> ACTIVITY: Filter the listing below, copying every line in which the word "crimson" appears.

> DATA SEGMENT:
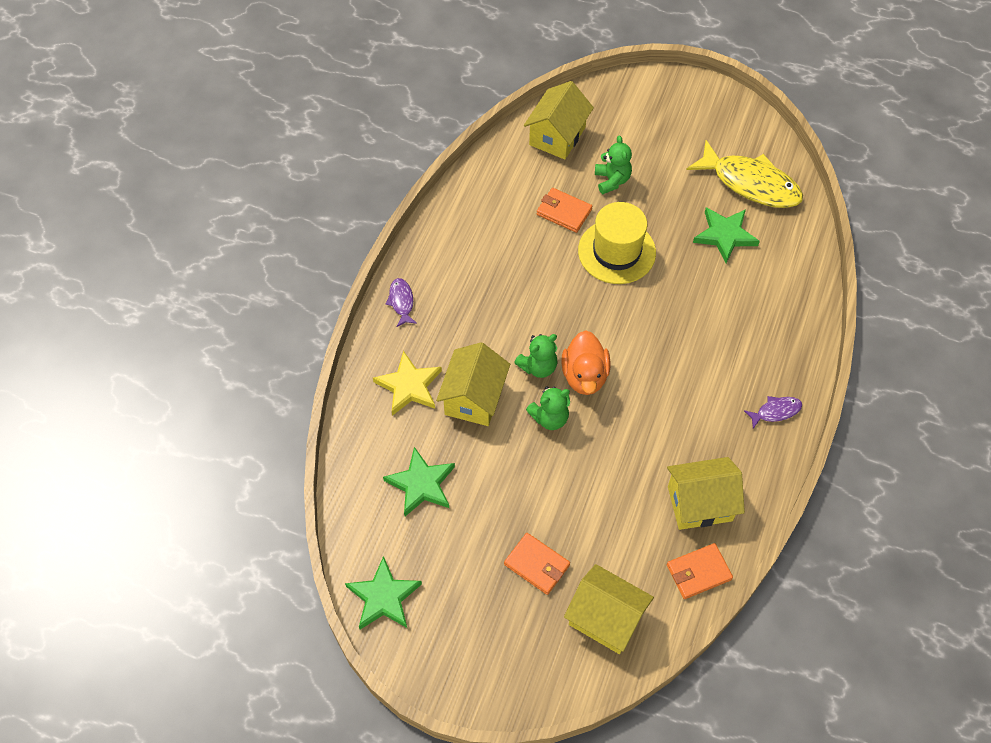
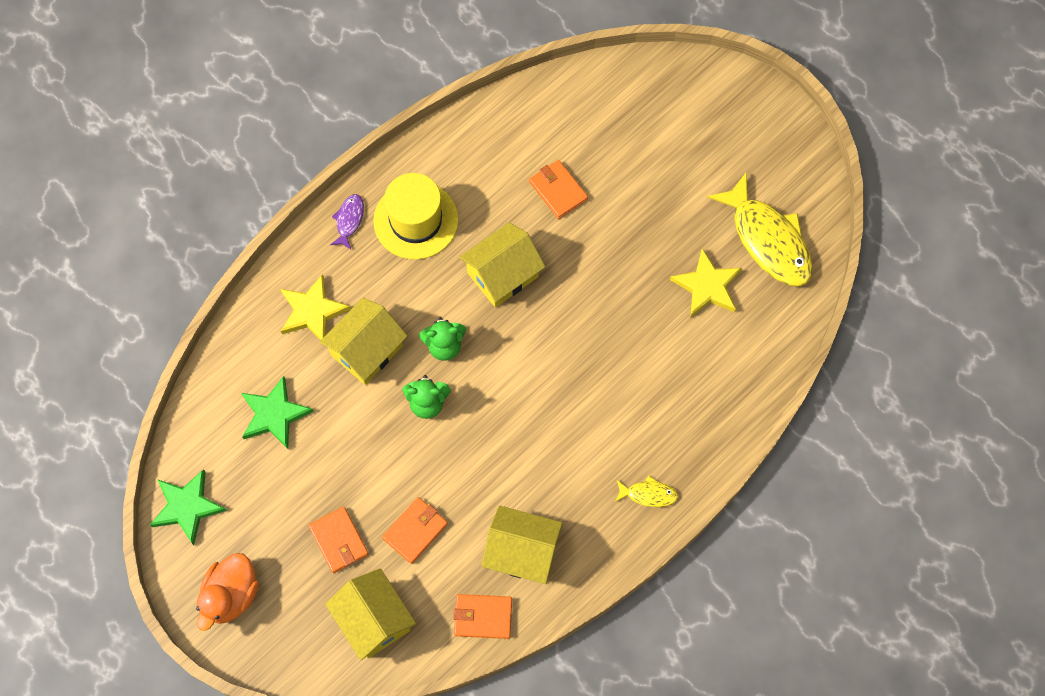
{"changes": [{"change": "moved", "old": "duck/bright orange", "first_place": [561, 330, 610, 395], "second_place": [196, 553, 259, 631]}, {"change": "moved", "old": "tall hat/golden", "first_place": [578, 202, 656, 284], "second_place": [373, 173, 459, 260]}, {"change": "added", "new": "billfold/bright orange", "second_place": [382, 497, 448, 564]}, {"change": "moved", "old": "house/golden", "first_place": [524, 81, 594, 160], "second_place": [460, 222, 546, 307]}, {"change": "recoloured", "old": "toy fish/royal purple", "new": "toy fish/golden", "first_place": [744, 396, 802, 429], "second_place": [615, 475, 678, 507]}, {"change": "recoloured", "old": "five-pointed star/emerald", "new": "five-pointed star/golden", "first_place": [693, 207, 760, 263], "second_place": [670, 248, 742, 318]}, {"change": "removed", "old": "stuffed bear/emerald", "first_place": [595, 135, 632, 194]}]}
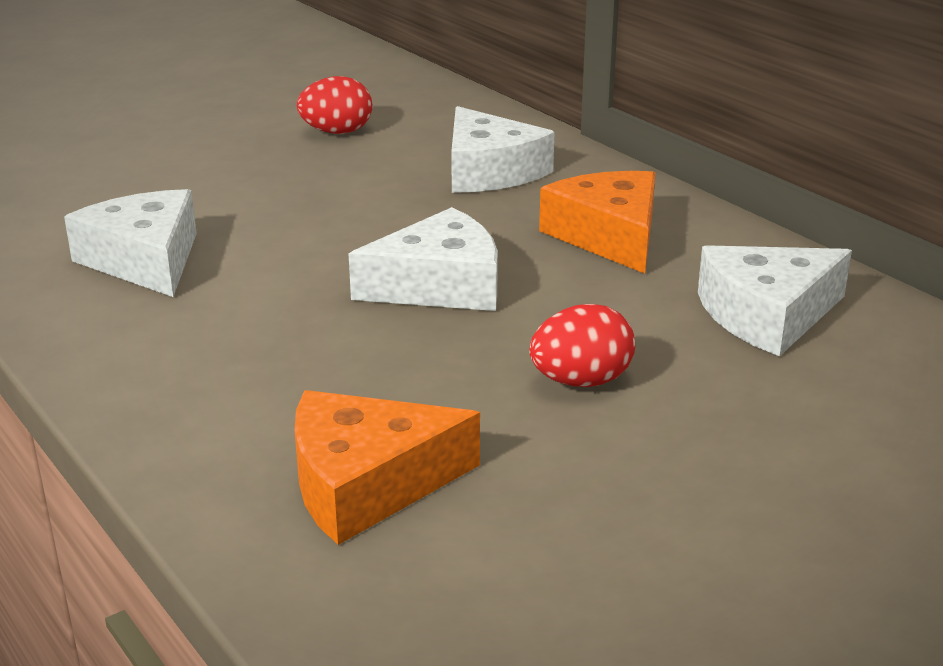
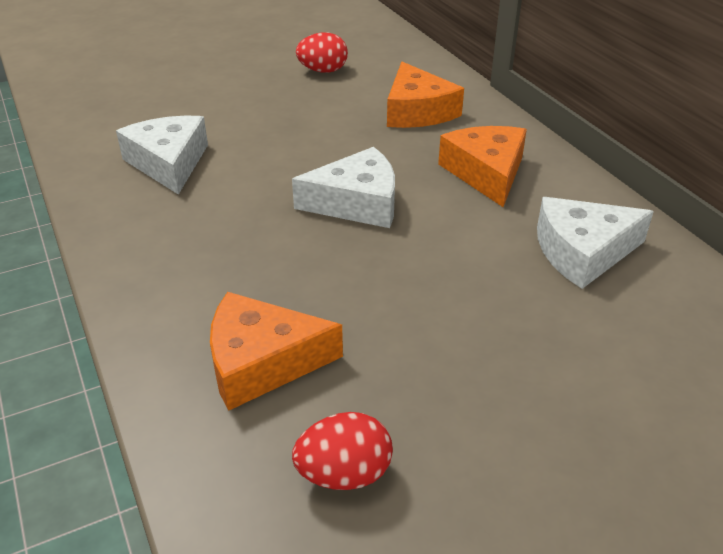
{"changes": [{"change": "moved", "old": "egg/crimson", "first_place": [529, 304, 635, 387], "second_place": [292, 412, 393, 490]}, {"change": "recoloured", "old": "cheese/pure white", "new": "cheese/bright orange", "first_place": [451, 106, 555, 193], "second_place": [387, 62, 464, 128]}]}
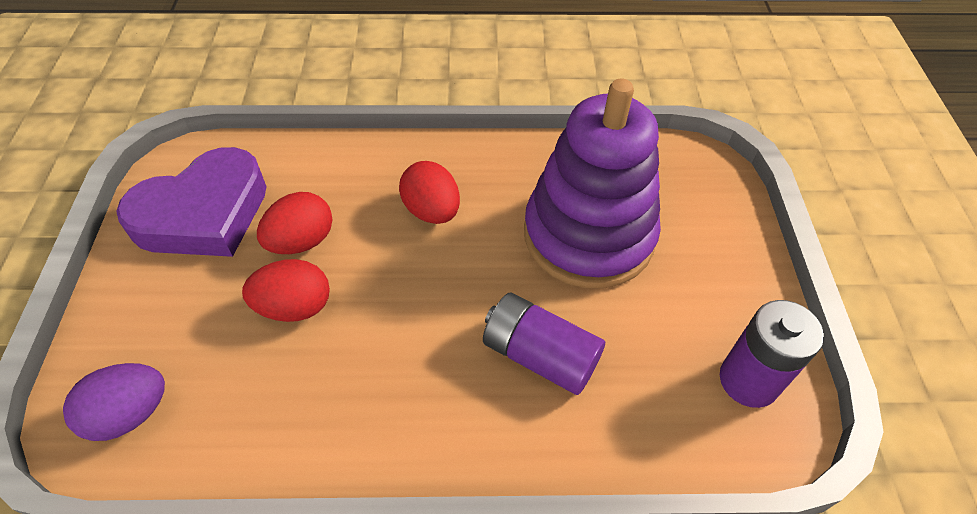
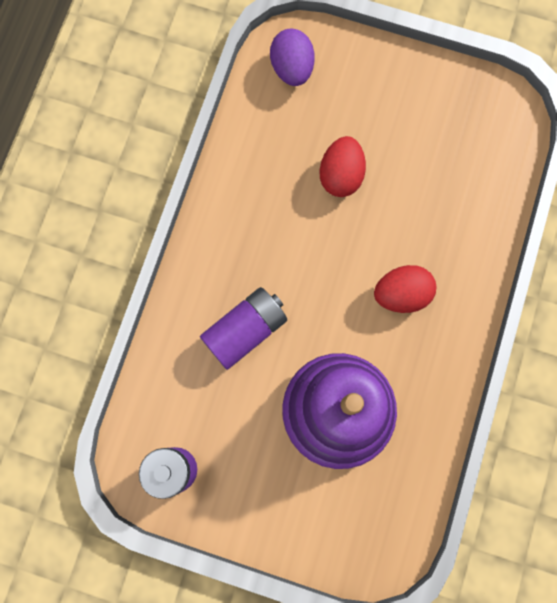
{"changes": [{"change": "removed", "old": "love heart/royal purple", "first_place": [116, 147, 267, 257]}, {"change": "removed", "old": "egg/crimson", "first_place": [257, 192, 332, 254]}]}
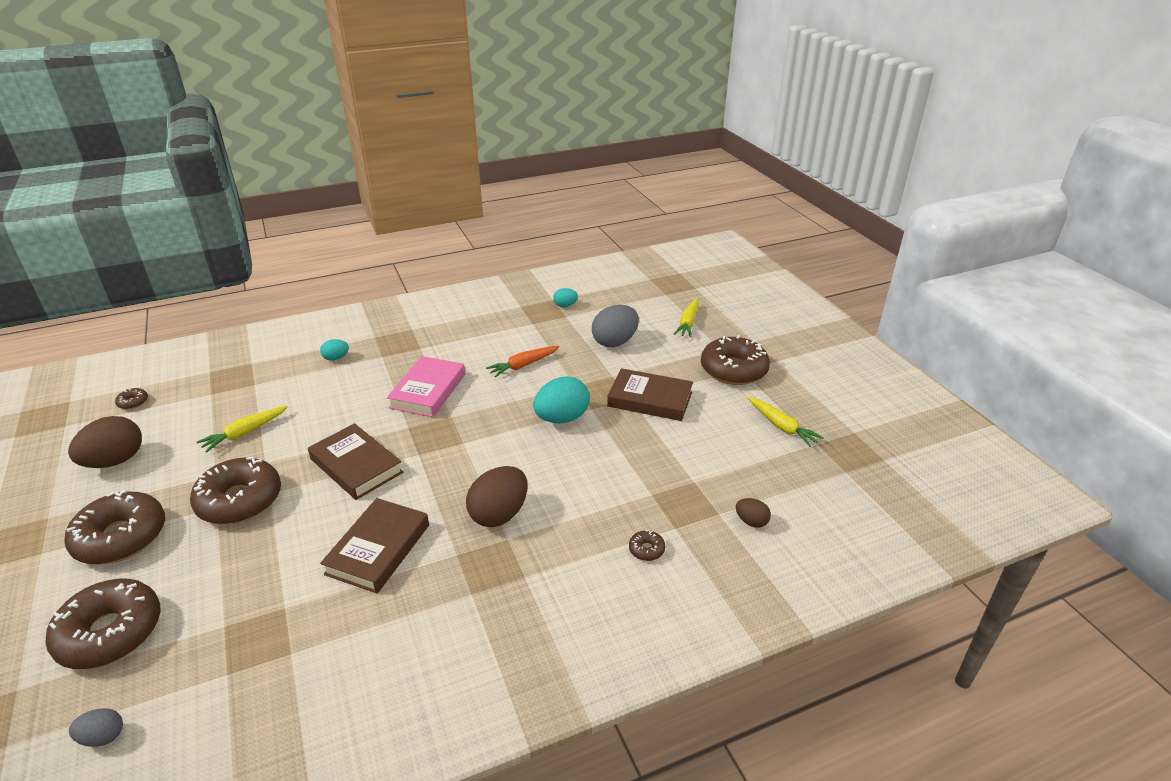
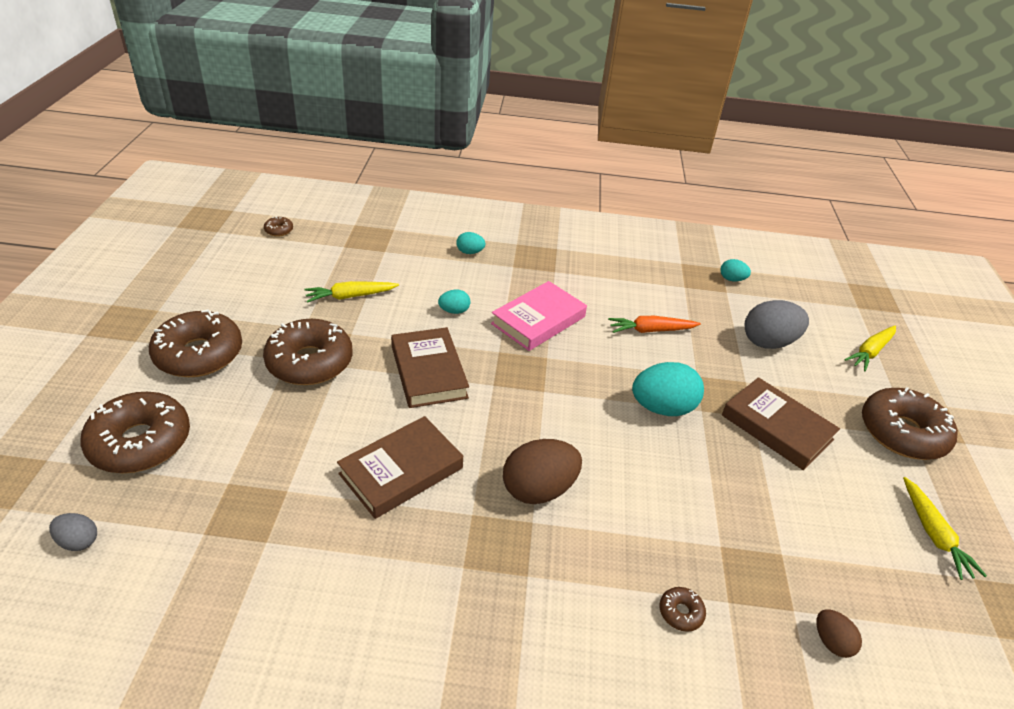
{"changes": [{"change": "added", "new": "egg/teal", "second_place": [438, 290, 470, 314]}, {"change": "removed", "old": "egg/brown", "first_place": [68, 416, 142, 468]}]}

> WRITTEN ANSWER:
{"changes": [{"change": "moved", "old": "egg/crimson", "first_place": [529, 304, 635, 387], "second_place": [292, 412, 393, 490]}, {"change": "recoloured", "old": "cheese/pure white", "new": "cheese/bright orange", "first_place": [451, 106, 555, 193], "second_place": [387, 62, 464, 128]}]}
{"changes": [{"change": "removed", "old": "love heart/royal purple", "first_place": [116, 147, 267, 257]}, {"change": "removed", "old": "egg/crimson", "first_place": [257, 192, 332, 254]}]}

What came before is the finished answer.